→ ACTION ITEM:
Pick out each line of the records that includes the string "plus", and copy it.

→ INFORMATION SUPPLIED:
=====

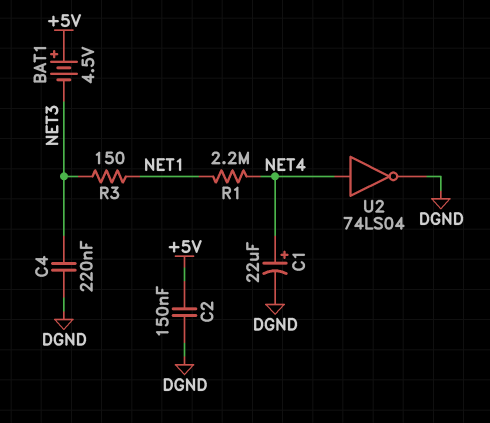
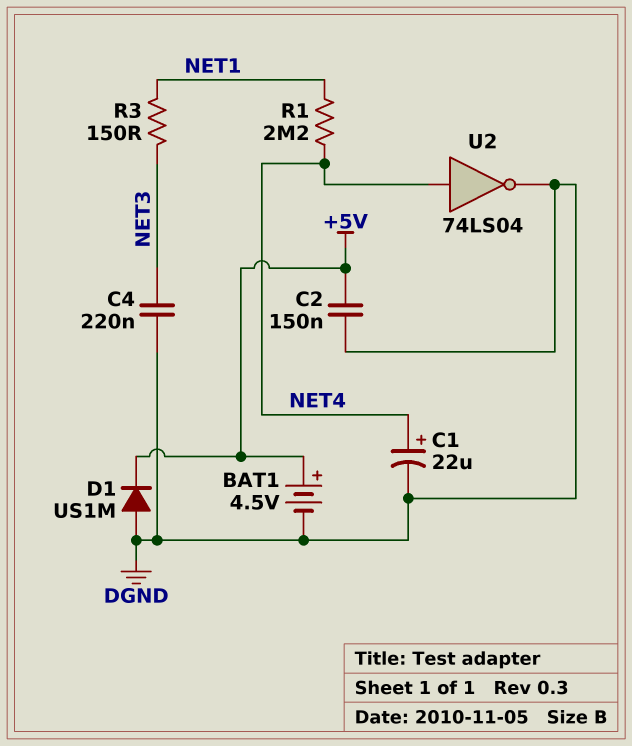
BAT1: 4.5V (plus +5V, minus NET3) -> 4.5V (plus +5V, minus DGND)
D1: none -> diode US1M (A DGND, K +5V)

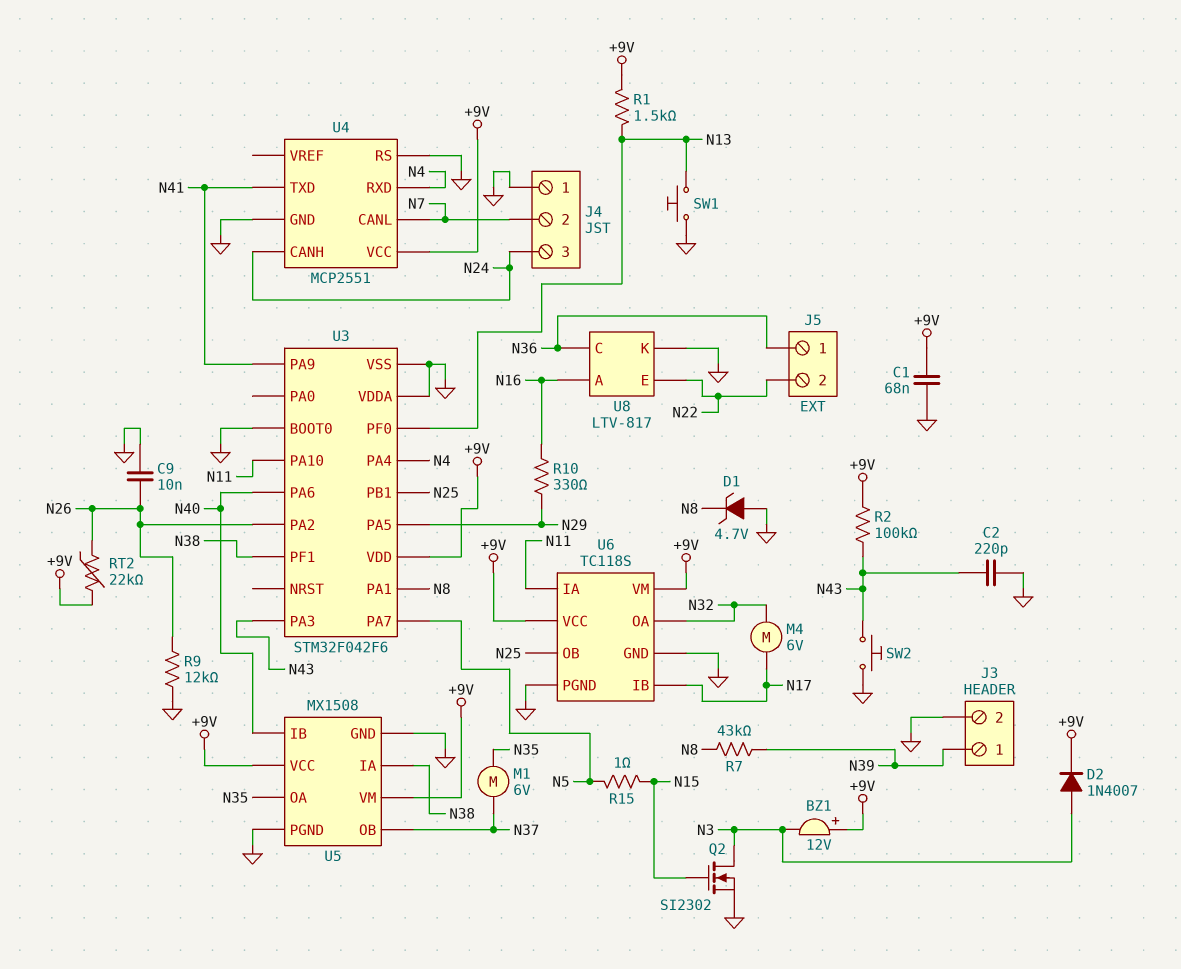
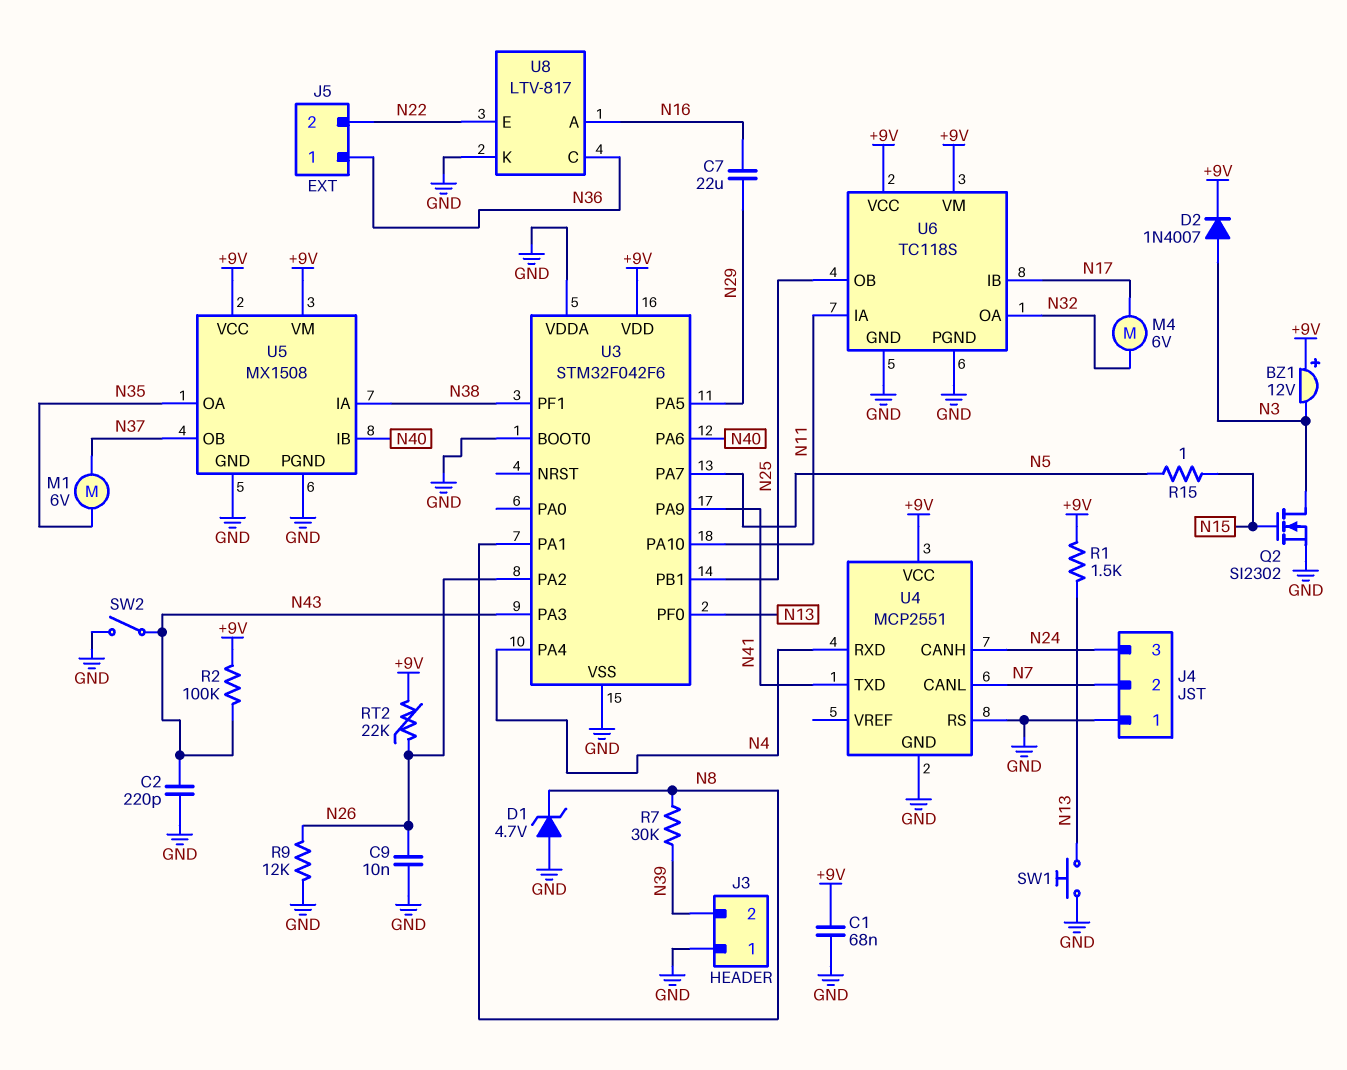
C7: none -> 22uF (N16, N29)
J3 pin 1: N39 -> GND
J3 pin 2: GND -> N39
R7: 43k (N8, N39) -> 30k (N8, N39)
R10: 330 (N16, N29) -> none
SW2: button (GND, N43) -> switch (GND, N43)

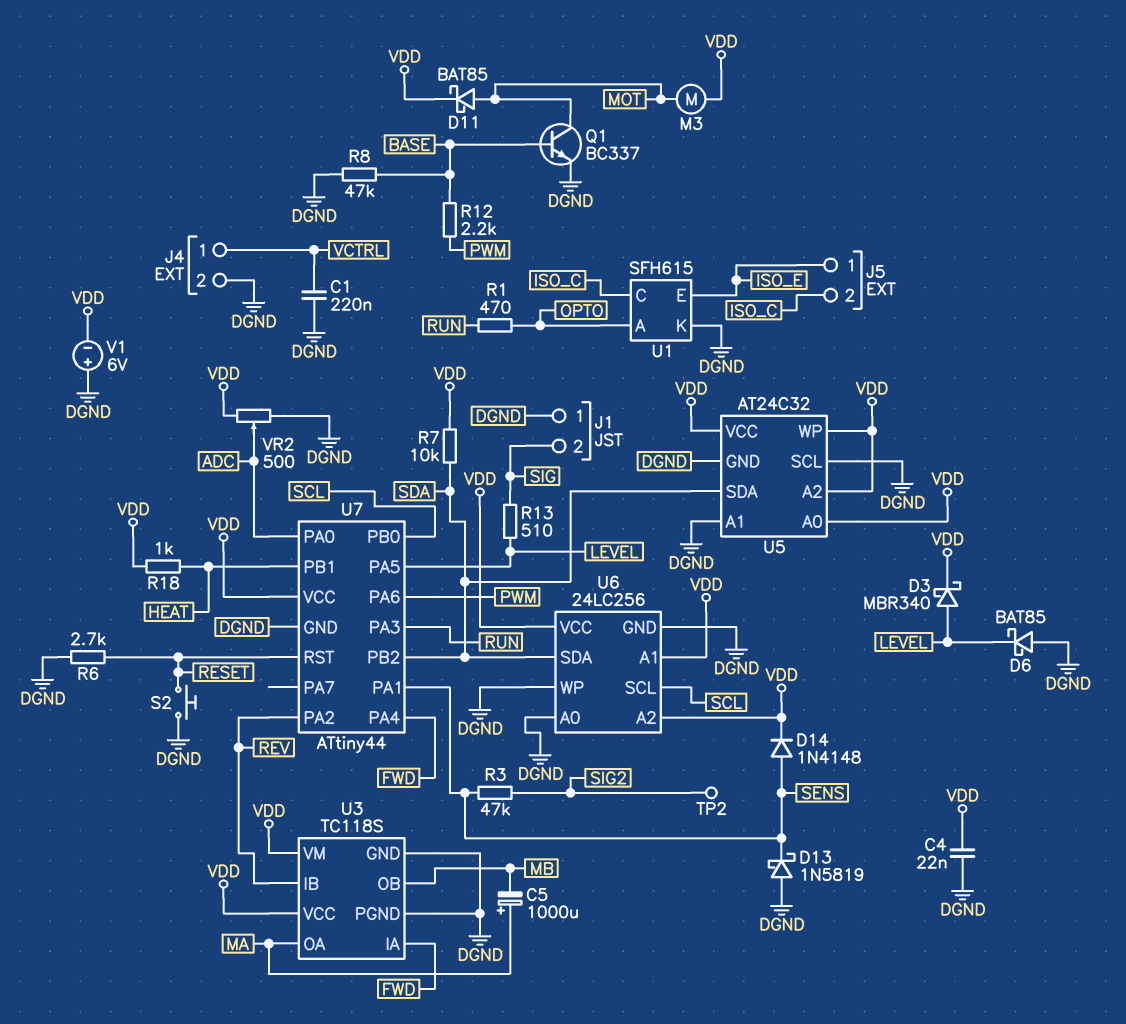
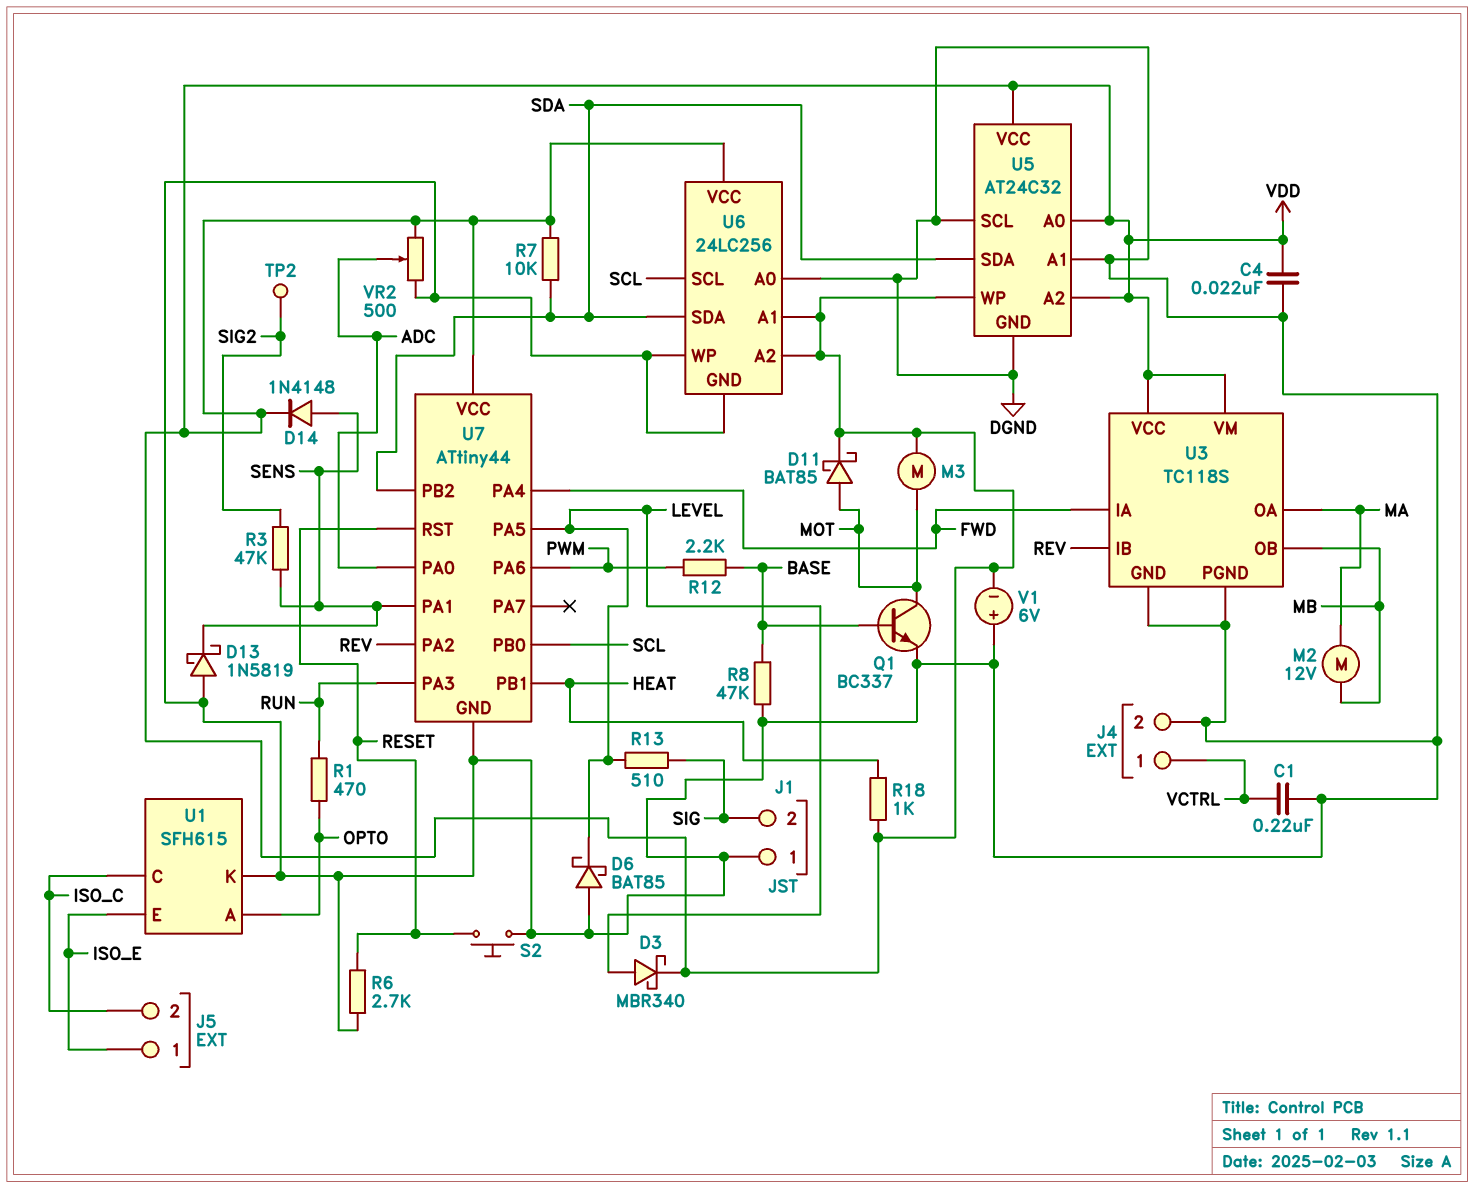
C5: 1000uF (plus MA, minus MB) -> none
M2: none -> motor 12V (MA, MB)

=====

→ RESPONSE:
BAT1: 4.5V (plus +5V, minus NET3) -> 4.5V (plus +5V, minus DGND)
C5: 1000uF (plus MA, minus MB) -> none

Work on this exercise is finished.